• **WHAT IS BEING ASKED**: Copy each line of the material below that includes the string "pawn".
--- DATA RECORDS Enclosed Below ---
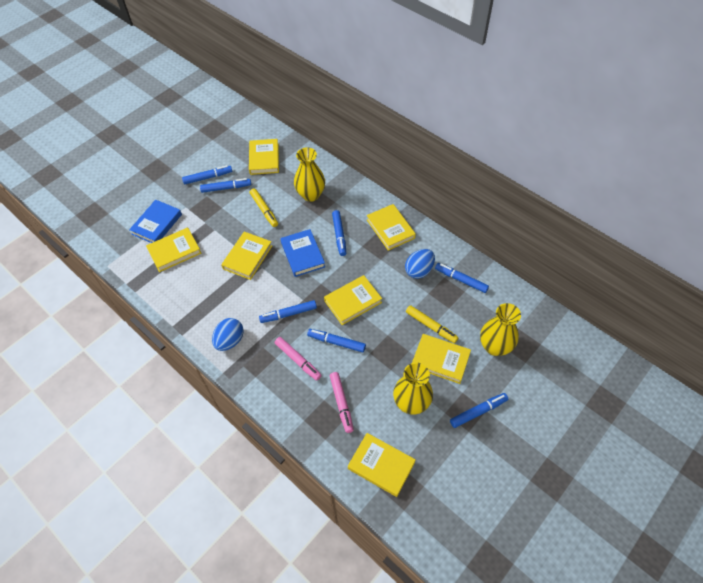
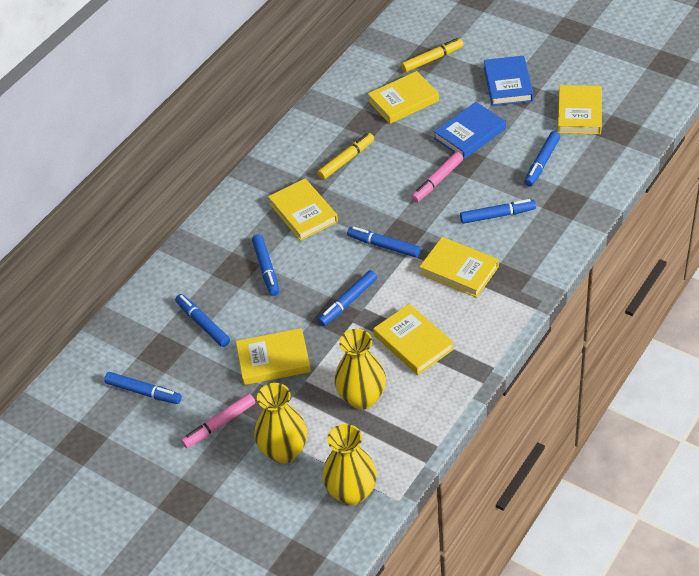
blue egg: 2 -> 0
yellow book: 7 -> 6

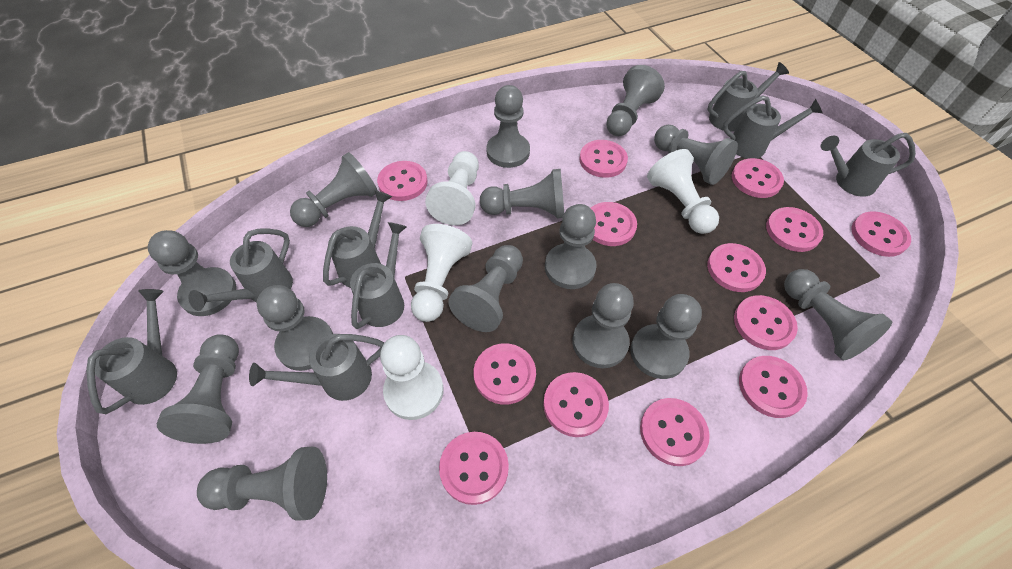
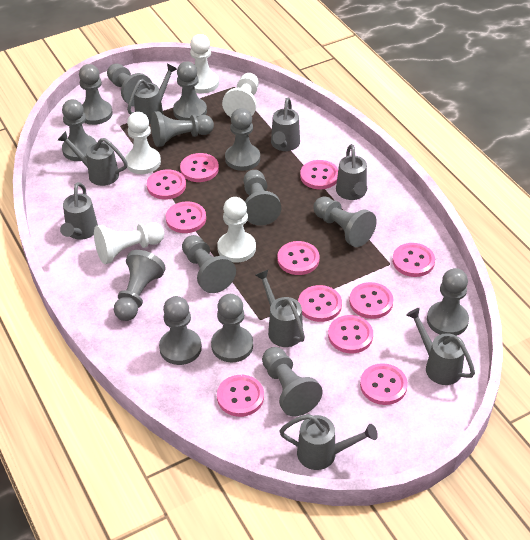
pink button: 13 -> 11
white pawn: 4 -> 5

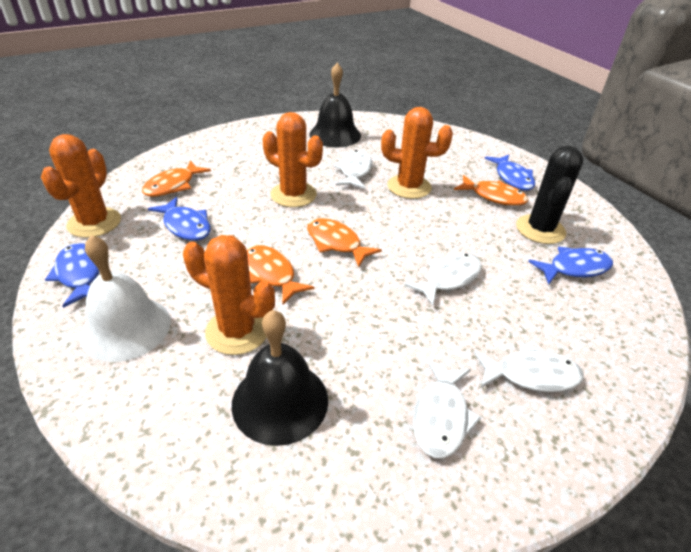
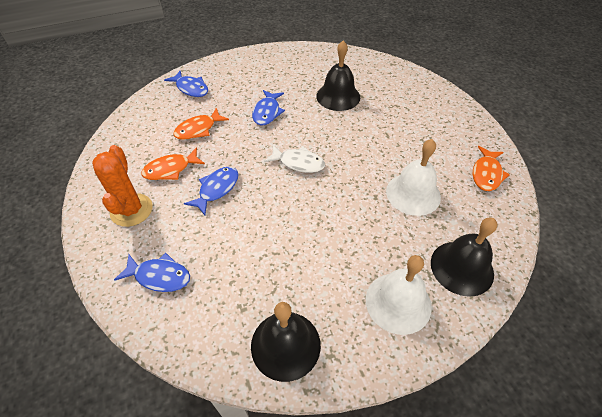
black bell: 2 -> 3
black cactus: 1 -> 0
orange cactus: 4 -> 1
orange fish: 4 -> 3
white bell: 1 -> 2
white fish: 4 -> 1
--- End of Enclosed DATA RECORDS ---
--- DATA RECORDS Enclosed Below ---
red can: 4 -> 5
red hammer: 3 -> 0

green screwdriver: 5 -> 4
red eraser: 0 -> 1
--- End of Enclosed DATA RECORDS ---
--- DATA RECORDS Enclosed Below ---
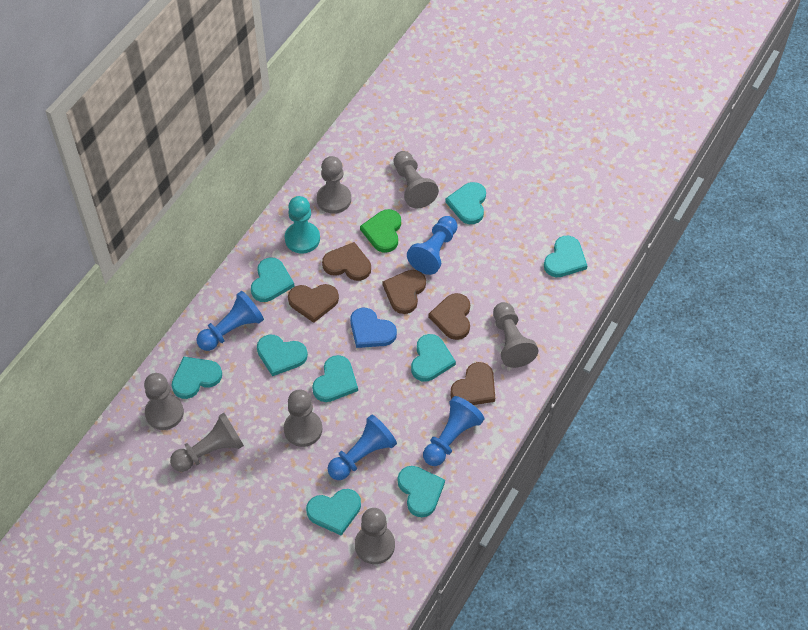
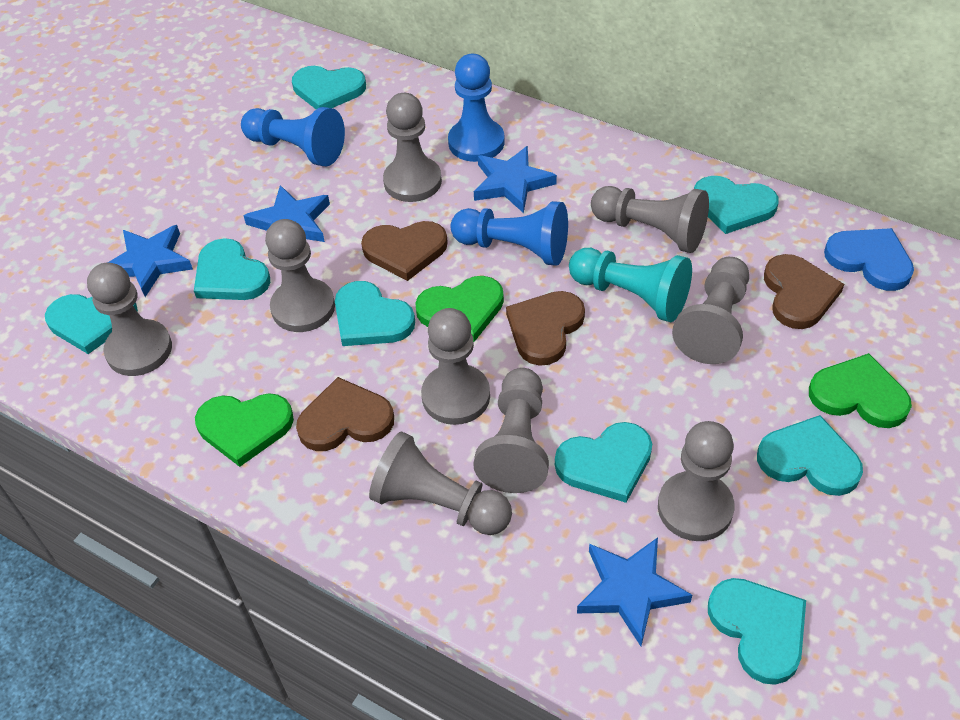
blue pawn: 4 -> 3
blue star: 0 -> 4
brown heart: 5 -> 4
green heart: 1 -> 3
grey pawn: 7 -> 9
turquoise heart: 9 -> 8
--- End of Enclosed DATA RECORDS ---
• **EXERCISE RESULT**:
white pawn: 4 -> 5
blue pawn: 4 -> 3
grey pawn: 7 -> 9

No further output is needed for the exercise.